Aim of the exercise: Your answer must consist of exactly the lines below, starting with the line with "orange screwdriver: 4 -> 2" and going on through the line with "purple screwdriver: 3 -> 5", and nothing else.

[Object transformation records]
● ● ● ● ● ● ●

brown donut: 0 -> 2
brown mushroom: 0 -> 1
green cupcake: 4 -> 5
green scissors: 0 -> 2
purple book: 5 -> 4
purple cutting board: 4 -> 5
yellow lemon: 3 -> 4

● ● ● ● ● ● ●

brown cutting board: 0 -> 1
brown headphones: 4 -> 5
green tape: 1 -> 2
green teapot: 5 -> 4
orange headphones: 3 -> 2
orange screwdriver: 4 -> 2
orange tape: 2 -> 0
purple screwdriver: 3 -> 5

● ● ● ● ● ● ●

Output:
orange screwdriver: 4 -> 2
orange tape: 2 -> 0
purple screwdriver: 3 -> 5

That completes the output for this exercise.